Aim of the exercise> Your copy should run exactly from the line containing "none -> tan plate G4:H4 level 2" to the last line of the entries below, and it should include no pictures.

Material provided>
* * *
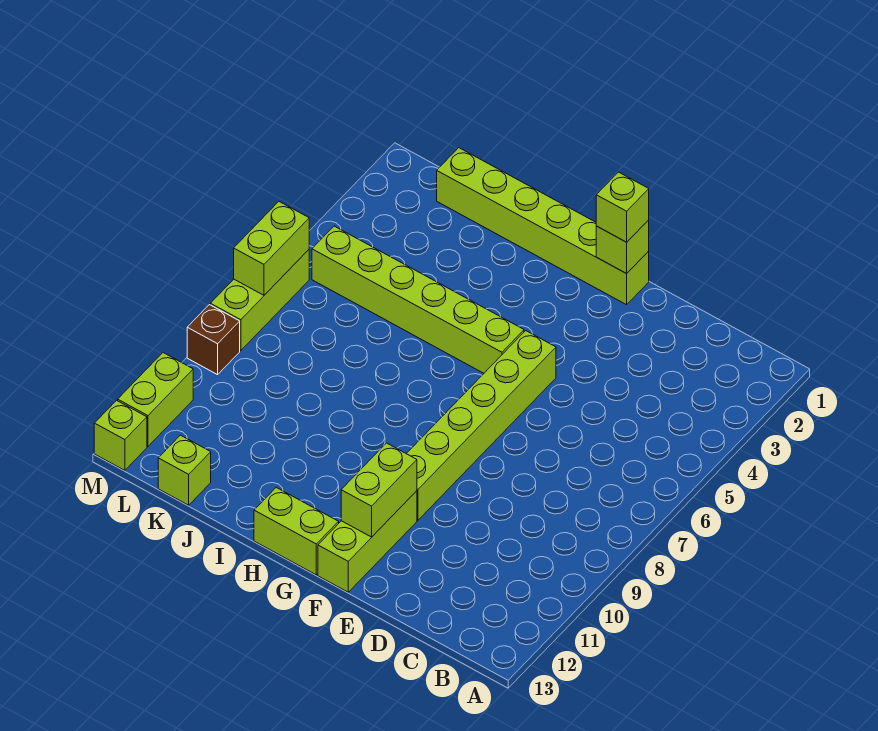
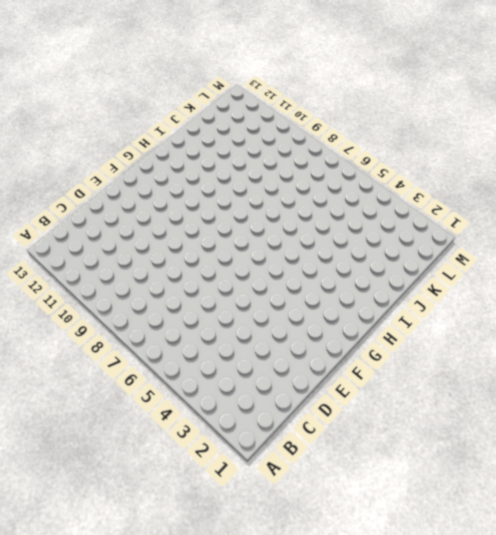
none -> lime brick F1:K1 level 1
none -> lime brick F5:F10 level 1
none -> lime brick F11:F13 level 1

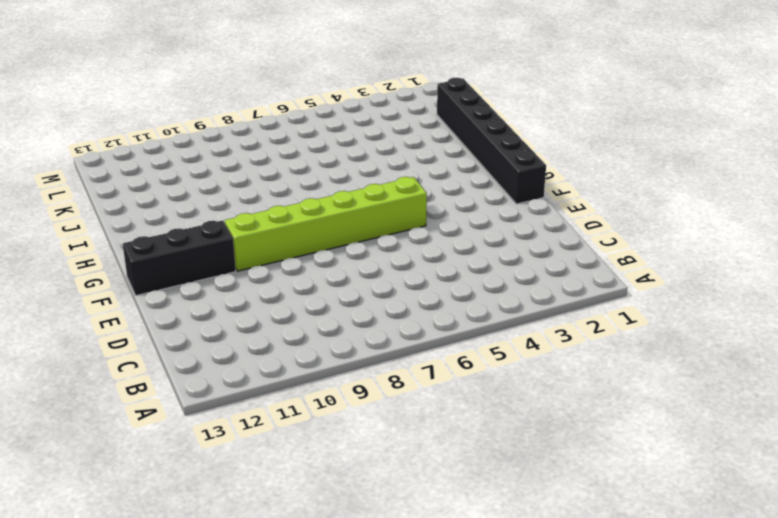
black brick F1:K1 level 1 -> lime brick F1:K1 level 1
black brick F11:F13 level 1 -> lime brick F11:F13 level 1
none -> lime brick G5:L5 level 1
none -> lime brick G13:H13 level 1
none -> lime brick K13 level 1

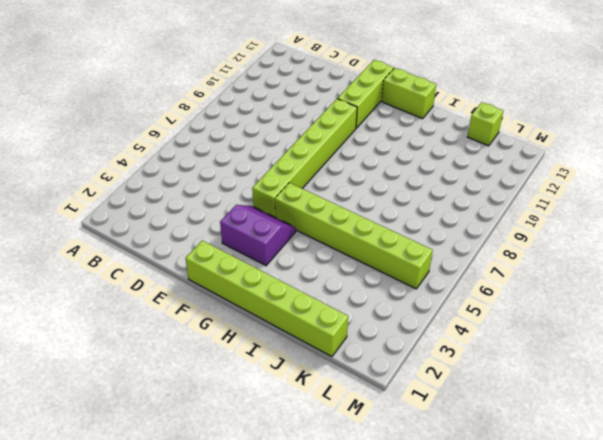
purple slope F3:G4 level 1 top 3 -> none
none -> lime brick M6:M8 level 1
none -> brown brick M9 level 1
none -> lime brick M11:M12 level 1

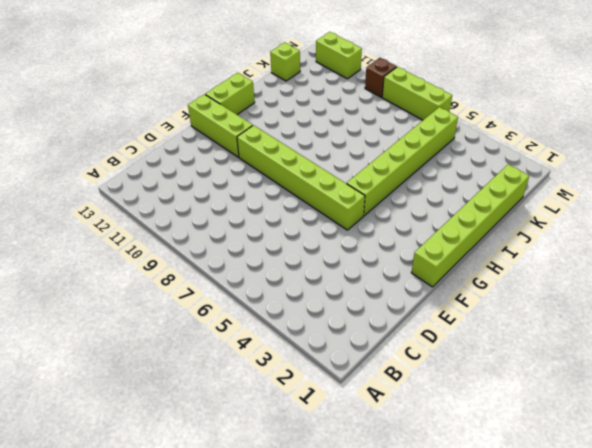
none -> lime brick M13 level 1
none -> lime brick F1 level 2
none -> lime brick F11:F12 level 2

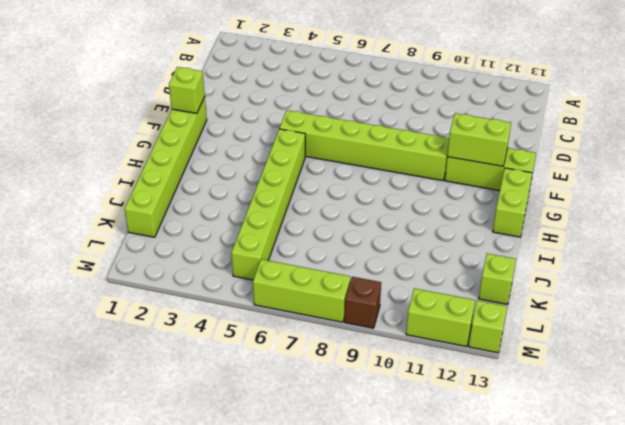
none -> lime brick M6:M7 level 2
none -> lime brick F1 level 3

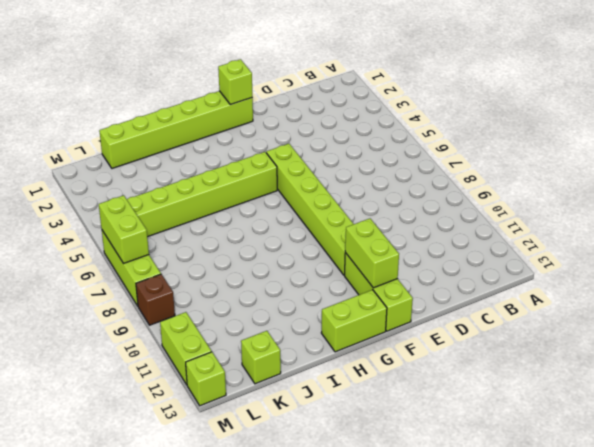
none -> lime brick F1 level 3

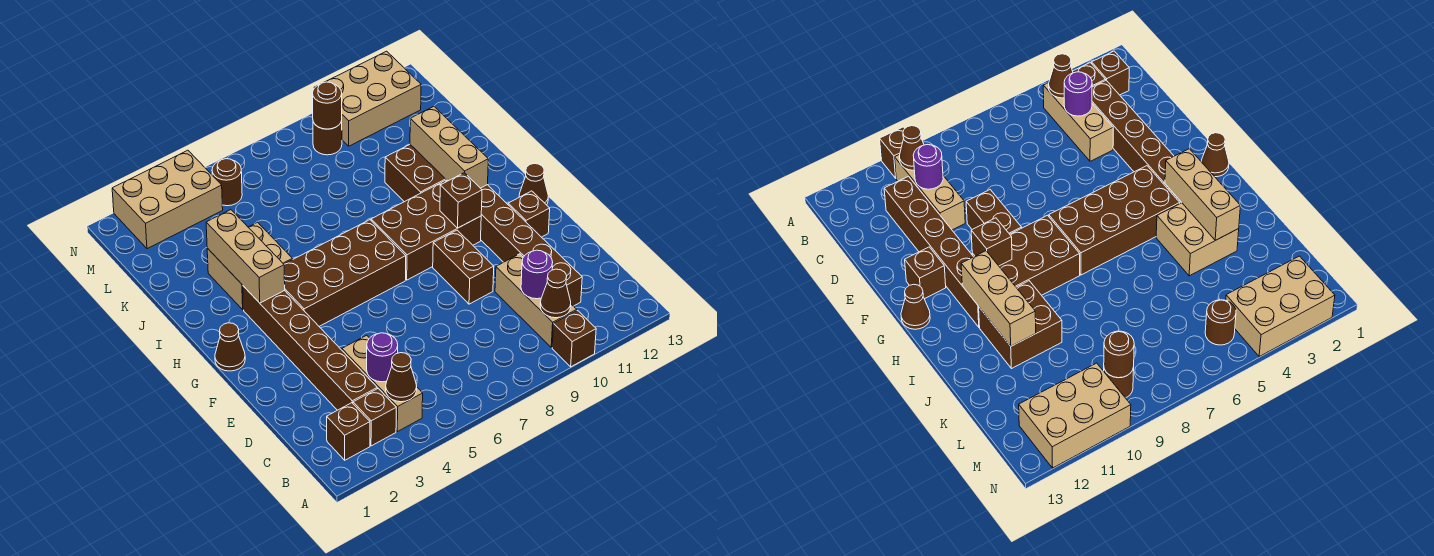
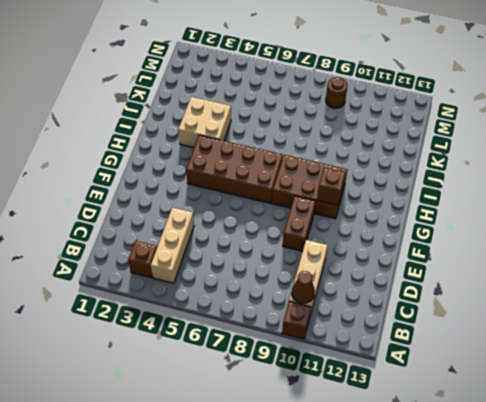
none -> brown brick B2 level 1
none -> brown brick C3:H3 level 1
none -> brown brick C11:H11 level 1

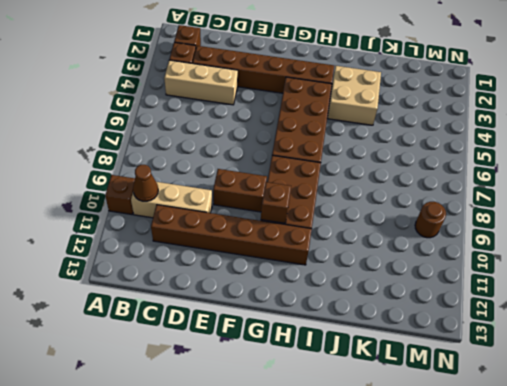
none -> brown brick F12 level 1
none -> brown cone G1 level 1
none -> brown cone G13 level 1

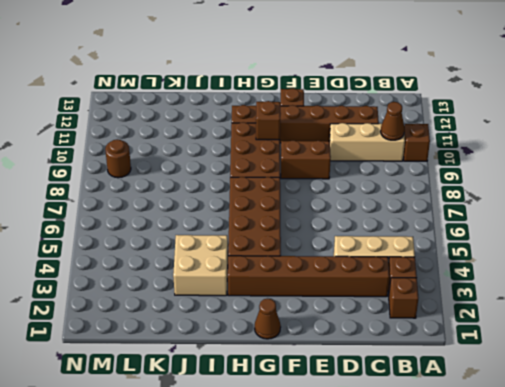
none -> brown cone G13 level 1
none -> brown brick I10:J11 level 1
none -> tan brick M2:N4 level 1

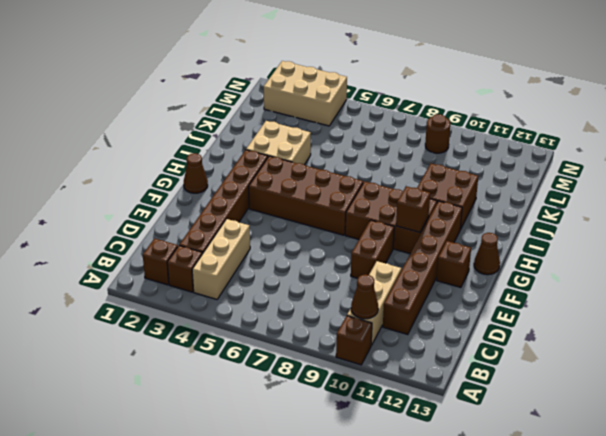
none -> brown round brick M5 level 1
none -> tan brick M10:N12 level 1
none -> brown cone B4 level 2

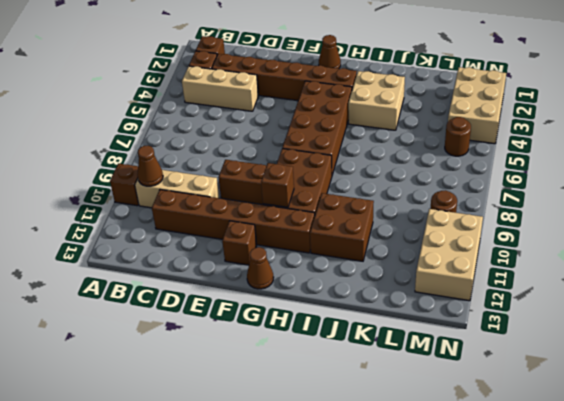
none -> brown cone B4 level 2
none -> purple round brick C4 level 2
none -> purple round brick C10 level 2

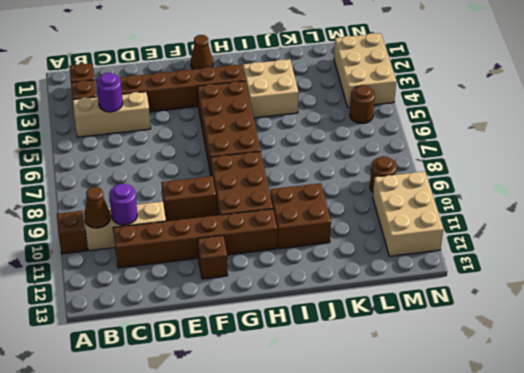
none -> brown cone G13 level 1
none -> brown cone B4 level 2
none -> brown brick G10 level 2

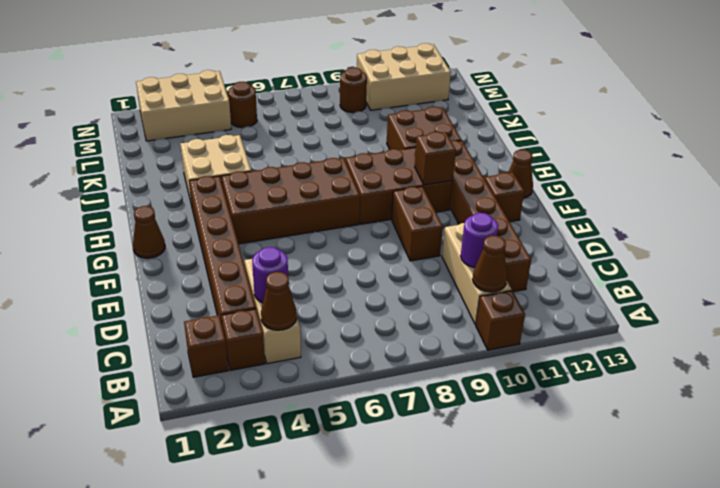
none -> tan brick H3:J3 level 2
none -> tan brick H11:J11 level 2
none -> brown round brick M9 level 2

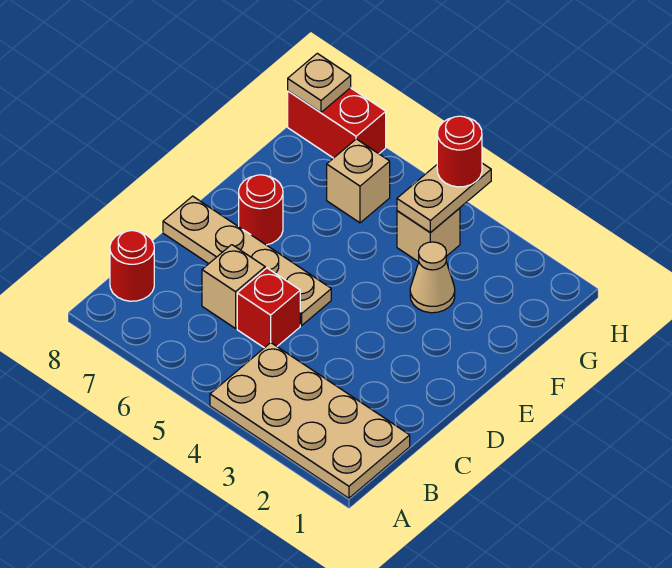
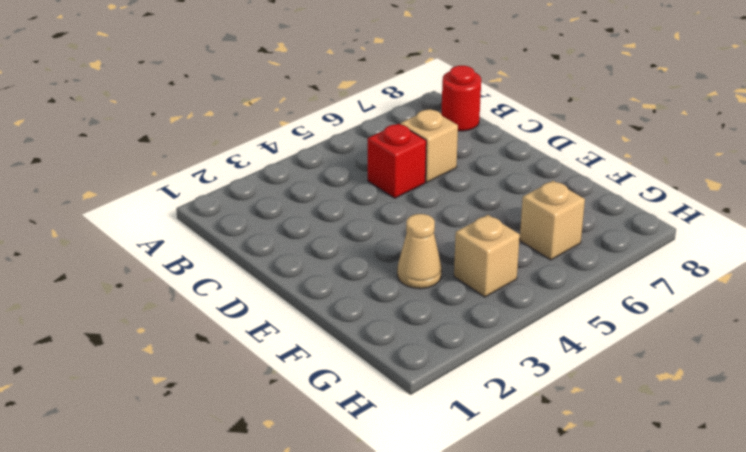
none -> tan plate A1:B4 level 1
none -> tan plate D5:D8 level 1
none -> red round brick E7 level 1

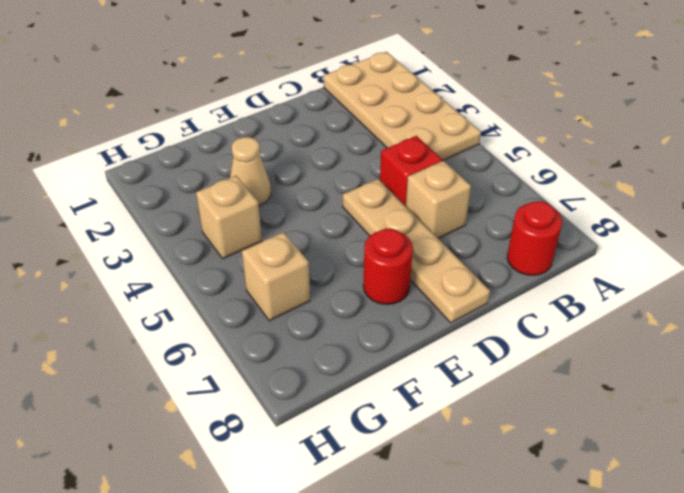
none -> red brick H7:H8 level 1
none -> tan plate G4:H4 level 2
none -> tan plate H8 level 2

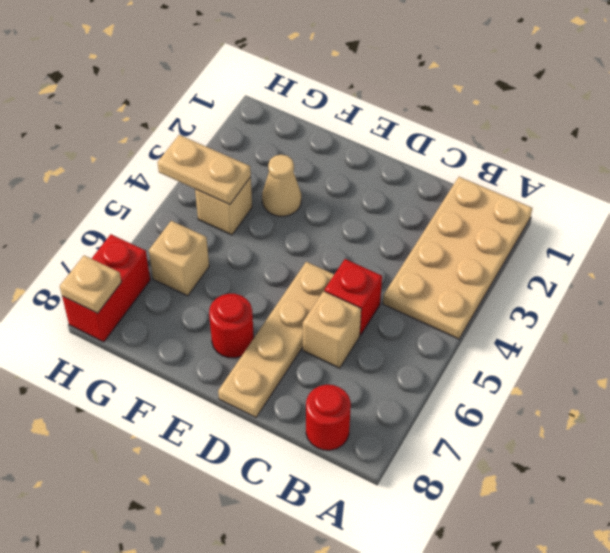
none -> red round brick H4 level 3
* * *
Exercise result>
none -> tan plate G4:H4 level 2
none -> tan plate H8 level 2

none -> red round brick H4 level 3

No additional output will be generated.